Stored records
★ ★ ★ ★
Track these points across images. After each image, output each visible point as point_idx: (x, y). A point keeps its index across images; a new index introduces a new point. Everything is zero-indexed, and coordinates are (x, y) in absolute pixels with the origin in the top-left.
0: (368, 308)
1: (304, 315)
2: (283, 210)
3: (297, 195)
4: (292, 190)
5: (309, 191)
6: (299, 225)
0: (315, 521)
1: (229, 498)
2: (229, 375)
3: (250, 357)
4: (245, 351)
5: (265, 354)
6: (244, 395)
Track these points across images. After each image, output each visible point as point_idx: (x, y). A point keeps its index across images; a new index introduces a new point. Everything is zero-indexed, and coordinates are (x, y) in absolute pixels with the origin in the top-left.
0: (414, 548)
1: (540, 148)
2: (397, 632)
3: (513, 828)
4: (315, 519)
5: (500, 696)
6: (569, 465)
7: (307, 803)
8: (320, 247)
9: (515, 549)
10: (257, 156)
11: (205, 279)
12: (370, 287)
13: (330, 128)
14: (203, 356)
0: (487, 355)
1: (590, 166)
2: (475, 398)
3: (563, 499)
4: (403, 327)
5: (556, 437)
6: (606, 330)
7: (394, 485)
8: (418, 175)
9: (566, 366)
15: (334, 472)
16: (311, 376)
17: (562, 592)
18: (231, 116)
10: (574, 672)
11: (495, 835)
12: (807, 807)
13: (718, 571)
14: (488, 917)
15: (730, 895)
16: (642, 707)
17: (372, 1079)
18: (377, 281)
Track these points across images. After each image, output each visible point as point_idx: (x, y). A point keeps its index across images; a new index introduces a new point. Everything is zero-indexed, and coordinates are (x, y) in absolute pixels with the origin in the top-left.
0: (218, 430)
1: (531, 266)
★ ★ ★ ★
Reproduce all of the data above line for line, with every index and coordinate unchanged.

Track these points across images. After each image, output each visible point as point_idx: (x, y). A point keeps its index across images; a new index introduces a new point. Everything is zero-indexed, and coordinates are (x, y) in absolute pixels with the origin in the top-left.
0: (368, 308)
1: (304, 315)
2: (283, 210)
3: (297, 195)
4: (292, 190)
5: (309, 191)
6: (299, 225)
0: (315, 521)
1: (229, 498)
2: (229, 375)
3: (250, 357)
4: (245, 351)
5: (265, 354)
6: (244, 395)
Track these points across images. After each image, output each visible point as point_idx: (x, y). A point keeps its index across images; a new index introduces a new point. Everything is zero-indexed, and coordinates are (x, y) in absolute pixels with the origin in the top-left.
0: (414, 548)
1: (540, 148)
2: (397, 632)
3: (513, 828)
4: (315, 519)
5: (500, 696)
6: (569, 465)
7: (307, 803)
8: (320, 247)
9: (515, 549)
10: (257, 156)
11: (205, 279)
12: (370, 287)
13: (330, 128)
14: (203, 356)
0: (487, 355)
1: (590, 166)
2: (475, 398)
3: (563, 499)
4: (403, 327)
5: (556, 437)
6: (606, 330)
7: (394, 485)
8: (418, 175)
9: (566, 366)
15: (334, 472)
16: (311, 376)
17: (562, 592)
18: (231, 116)
10: (574, 672)
11: (495, 835)
12: (807, 807)
13: (718, 571)
14: (488, 917)
15: (730, 895)
16: (642, 707)
17: (372, 1079)
18: (377, 281)
Track these points across images. After each image, output each visible point as point_idx: (x, y). A point keeps its index across images; a new index introduces a new point. Everything is zero-indexed, and coordinates are (x, y) in absolute pixels with the origin in the top-left.
0: (218, 430)
1: (531, 266)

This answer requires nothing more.